• **What you need to do**
Please put each line of the material below into a numbered list, leaving out the blank lines.

• **Collected data entries**
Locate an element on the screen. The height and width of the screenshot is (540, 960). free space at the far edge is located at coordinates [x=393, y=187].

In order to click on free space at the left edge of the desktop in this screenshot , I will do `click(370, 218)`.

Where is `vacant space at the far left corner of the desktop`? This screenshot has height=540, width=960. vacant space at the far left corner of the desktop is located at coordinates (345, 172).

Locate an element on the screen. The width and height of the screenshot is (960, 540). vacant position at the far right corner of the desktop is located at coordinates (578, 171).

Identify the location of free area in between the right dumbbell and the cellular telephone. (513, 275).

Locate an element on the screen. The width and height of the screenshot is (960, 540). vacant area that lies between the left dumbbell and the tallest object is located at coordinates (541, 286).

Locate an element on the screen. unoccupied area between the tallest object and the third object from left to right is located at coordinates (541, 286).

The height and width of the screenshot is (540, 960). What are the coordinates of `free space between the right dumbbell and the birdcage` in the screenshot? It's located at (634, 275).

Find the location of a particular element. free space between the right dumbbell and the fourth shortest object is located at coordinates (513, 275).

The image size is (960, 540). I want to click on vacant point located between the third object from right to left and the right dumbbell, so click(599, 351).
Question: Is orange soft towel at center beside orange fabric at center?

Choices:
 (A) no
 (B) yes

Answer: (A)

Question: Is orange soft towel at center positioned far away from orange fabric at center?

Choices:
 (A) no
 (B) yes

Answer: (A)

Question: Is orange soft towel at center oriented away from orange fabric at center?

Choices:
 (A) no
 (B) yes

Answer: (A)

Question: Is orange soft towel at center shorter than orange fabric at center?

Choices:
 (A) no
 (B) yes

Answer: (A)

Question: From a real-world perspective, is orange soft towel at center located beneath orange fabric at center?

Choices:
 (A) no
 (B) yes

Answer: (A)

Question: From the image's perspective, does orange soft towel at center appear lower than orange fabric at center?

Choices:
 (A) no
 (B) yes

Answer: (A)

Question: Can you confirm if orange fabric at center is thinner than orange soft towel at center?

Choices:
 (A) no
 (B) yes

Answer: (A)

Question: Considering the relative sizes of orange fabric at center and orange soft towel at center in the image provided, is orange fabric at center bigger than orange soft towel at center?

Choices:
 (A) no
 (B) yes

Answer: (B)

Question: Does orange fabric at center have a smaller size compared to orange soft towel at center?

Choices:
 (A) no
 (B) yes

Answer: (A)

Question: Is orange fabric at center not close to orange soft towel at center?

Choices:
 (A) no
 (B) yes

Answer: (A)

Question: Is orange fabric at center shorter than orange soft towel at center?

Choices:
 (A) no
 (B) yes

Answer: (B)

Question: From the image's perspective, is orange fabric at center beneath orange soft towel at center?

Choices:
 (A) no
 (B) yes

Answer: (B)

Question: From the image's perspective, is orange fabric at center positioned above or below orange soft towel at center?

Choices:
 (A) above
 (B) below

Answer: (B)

• **Written response**
1. Locate an element on the screen. The height and width of the screenshot is (540, 960). free space at the far edge is located at coordinates [x=393, y=187].
2. In order to click on free space at the left edge of the desktop in this screenshot , I will do `click(370, 218)`.
3. Where is `vacant space at the far left corner of the desktop`? This screenshot has height=540, width=960. vacant space at the far left corner of the desktop is located at coordinates (345, 172).
4. Locate an element on the screen. The width and height of the screenshot is (960, 540). vacant position at the far right corner of the desktop is located at coordinates (578, 171).
5. Identify the location of free area in between the right dumbbell and the cellular telephone. (513, 275).
6. Locate an element on the screen. The width and height of the screenshot is (960, 540). vacant area that lies between the left dumbbell and the tallest object is located at coordinates (541, 286).
7. Locate an element on the screen. unoccupied area between the tallest object and the third object from left to right is located at coordinates (541, 286).
8. The height and width of the screenshot is (540, 960). What are the coordinates of `free space between the right dumbbell and the birdcage` in the screenshot? It's located at (634, 275).
9. Find the location of a particular element. free space between the right dumbbell and the fourth shortest object is located at coordinates (513, 275).
10. The image size is (960, 540). I want to click on vacant point located between the third object from right to left and the right dumbbell, so click(599, 351).
11. Question: Is orange soft towel at center beside orange fabric at center?
12. Choices:
13.  (A) no
14.  (B) yes
15. Answer: (A)
16. Question: Is orange soft towel at center positioned far away from orange fabric at center?
17. Choices:
18.  (A) no
19.  (B) yes
20. Answer: (A)
21. Question: Is orange soft towel at center oriented away from orange fabric at center?
22. Choices:
23.  (A) no
24.  (B) yes
25. Answer: (A)
26. Question: Is orange soft towel at center shorter than orange fabric at center?
27. Choices:
28.  (A) no
29.  (B) yes
30. Answer: (A)
31. Question: From a real-world perspective, is orange soft towel at center located beneath orange fabric at center?
32. Choices:
33.  (A) no
34.  (B) yes
35. Answer: (A)
36. Question: From the image's perspective, does orange soft towel at center appear lower than orange fabric at center?
37. Choices:
38.  (A) no
39.  (B) yes
40. Answer: (A)
41. Question: Can you confirm if orange fabric at center is thinner than orange soft towel at center?
42. Choices:
43.  (A) no
44.  (B) yes
45. Answer: (A)
46. Question: Considering the relative sizes of orange fabric at center and orange soft towel at center in the image provided, is orange fabric at center bigger than orange soft towel at center?
47. Choices:
48.  (A) no
49.  (B) yes
50. Answer: (B)
51. Question: Does orange fabric at center have a smaller size compared to orange soft towel at center?
52. Choices:
53.  (A) no
54.  (B) yes
55. Answer: (A)
56. Question: Is orange fabric at center not close to orange soft towel at center?
57. Choices:
58.  (A) no
59.  (B) yes
60. Answer: (A)
61. Question: Is orange fabric at center shorter than orange soft towel at center?
62. Choices:
63.  (A) no
64.  (B) yes
65. Answer: (B)
66. Question: From the image's perspective, is orange fabric at center beneath orange soft towel at center?
67. Choices:
68.  (A) no
69.  (B) yes
70. Answer: (B)
71. Question: From the image's perspective, is orange fabric at center positioned above or below orange soft towel at center?
72. Choices:
73.  (A) above
74.  (B) below
75. Answer: (B)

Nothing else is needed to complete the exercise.